- [Aim of the task] Copy the lines below exactly, starting at the one with "green plate G8:J8 level 1 -> none" and ending at the one with "black brick E7:F7", and leave out any picture.

- [Raw data]
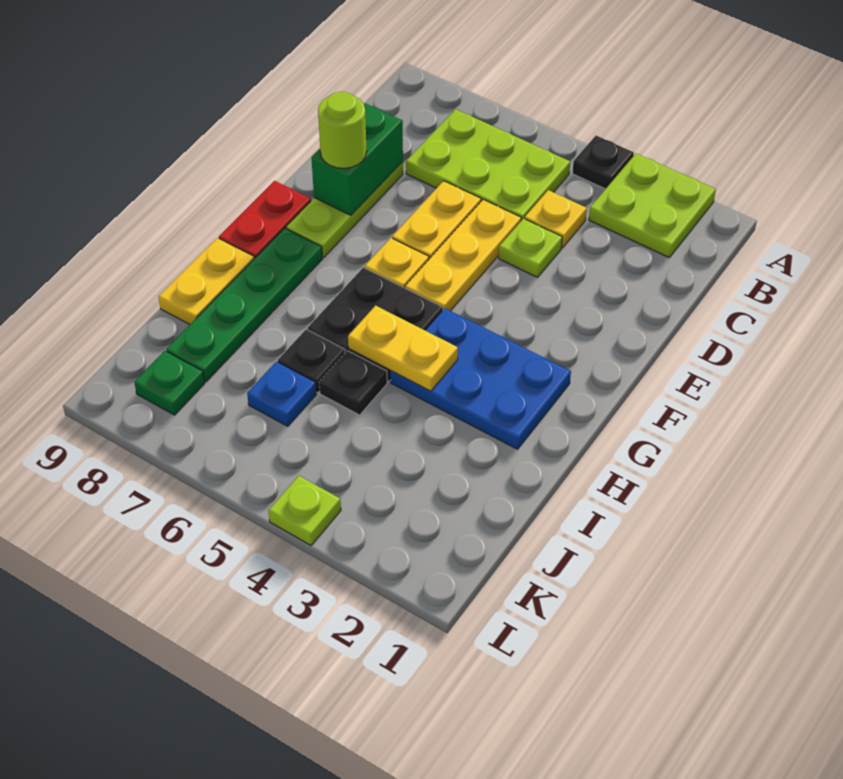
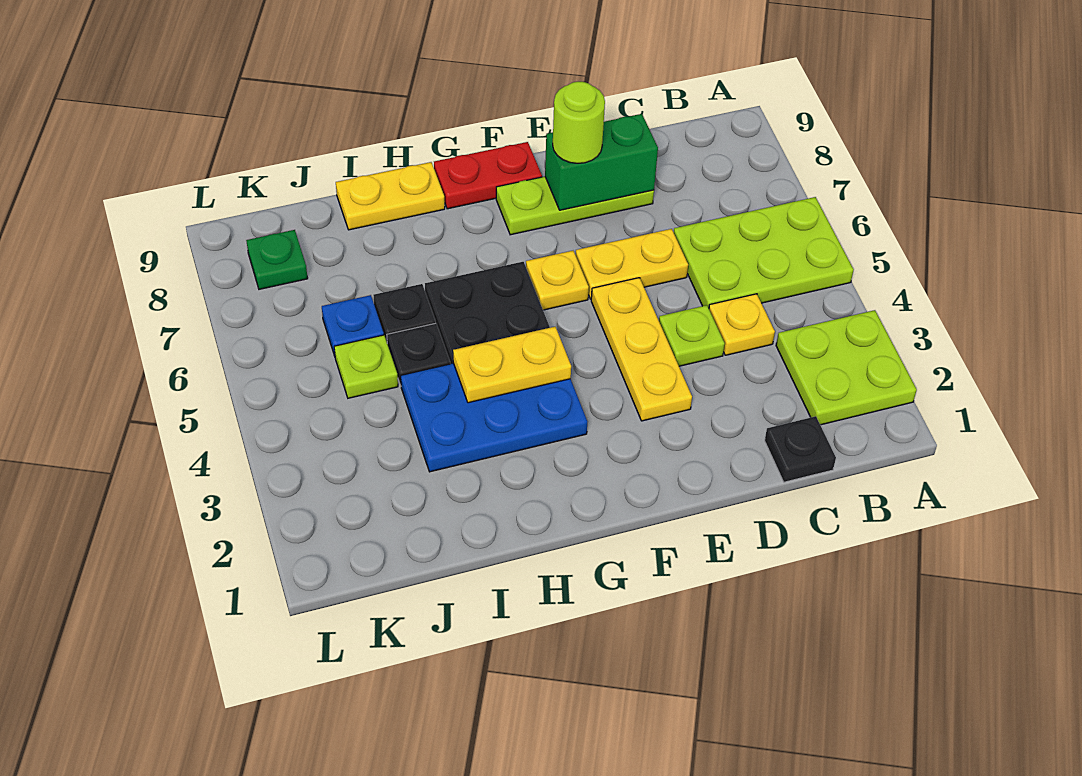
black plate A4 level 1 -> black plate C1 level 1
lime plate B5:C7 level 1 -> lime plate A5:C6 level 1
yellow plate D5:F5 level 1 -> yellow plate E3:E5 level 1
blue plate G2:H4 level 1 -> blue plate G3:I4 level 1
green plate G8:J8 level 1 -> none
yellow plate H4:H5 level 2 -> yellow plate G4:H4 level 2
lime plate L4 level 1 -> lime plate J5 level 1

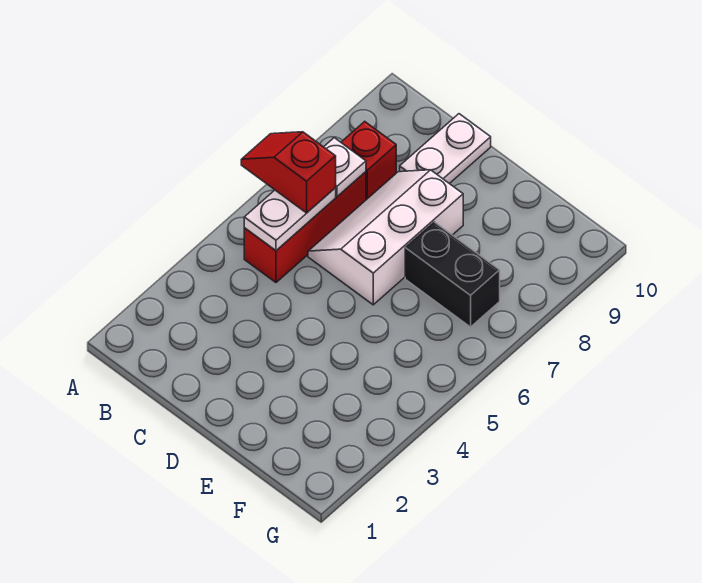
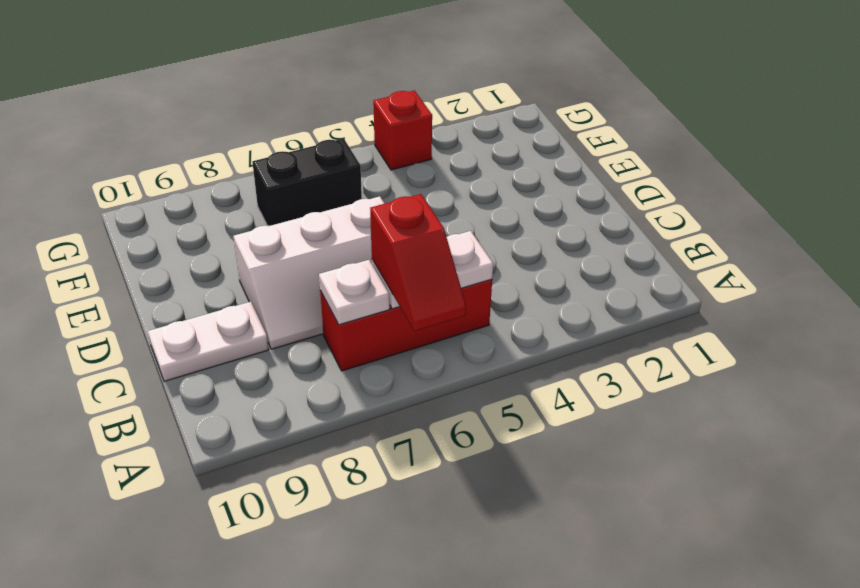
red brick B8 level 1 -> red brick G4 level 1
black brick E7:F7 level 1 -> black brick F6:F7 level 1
* * *
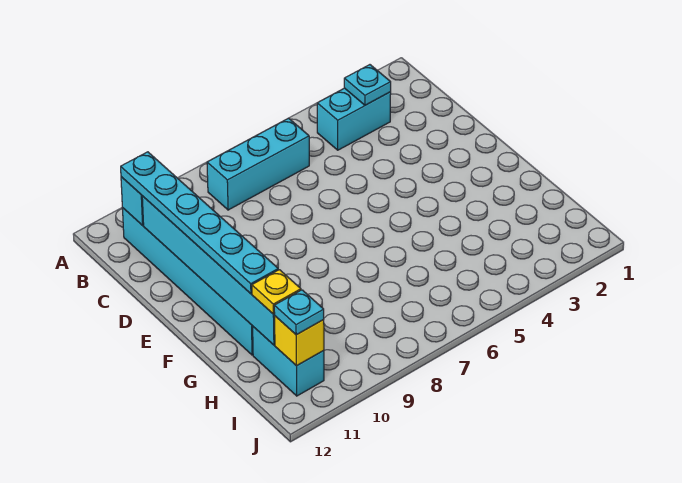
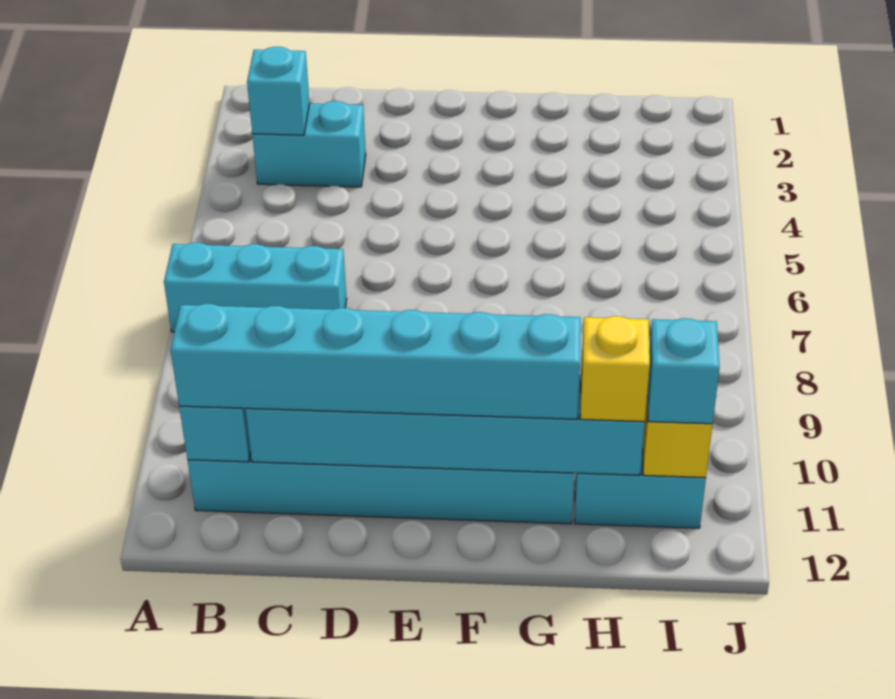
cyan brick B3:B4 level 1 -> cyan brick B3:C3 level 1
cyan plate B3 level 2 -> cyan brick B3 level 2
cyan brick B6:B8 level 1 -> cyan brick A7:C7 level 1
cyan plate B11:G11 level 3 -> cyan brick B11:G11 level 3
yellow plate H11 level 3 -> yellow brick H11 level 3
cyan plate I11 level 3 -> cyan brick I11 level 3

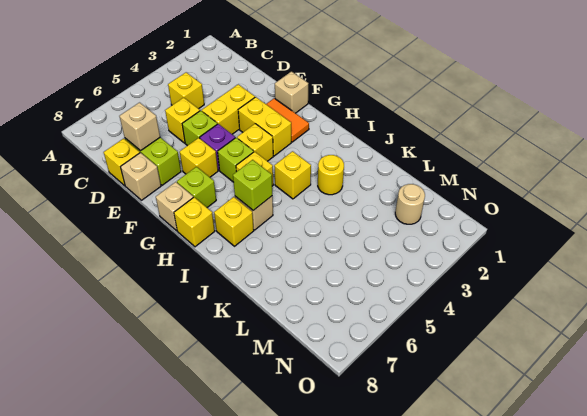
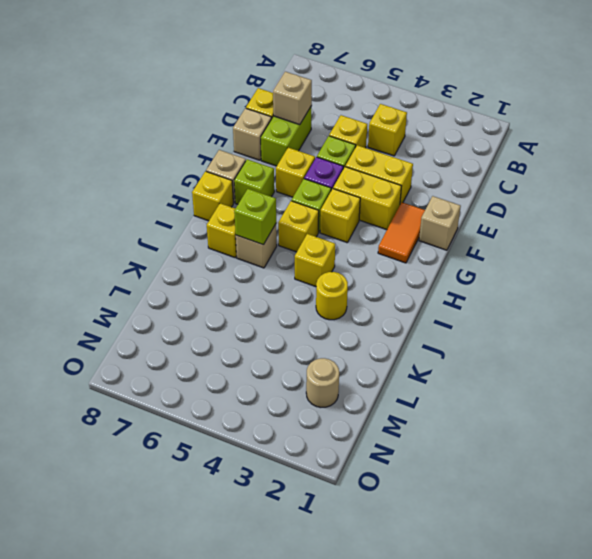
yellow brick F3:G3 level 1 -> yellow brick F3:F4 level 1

- [Final answer]
green plate G8:J8 level 1 -> none
yellow plate H4:H5 level 2 -> yellow plate G4:H4 level 2
lime plate L4 level 1 -> lime plate J5 level 1

red brick B8 level 1 -> red brick G4 level 1
black brick E7:F7 level 1 -> black brick F6:F7 level 1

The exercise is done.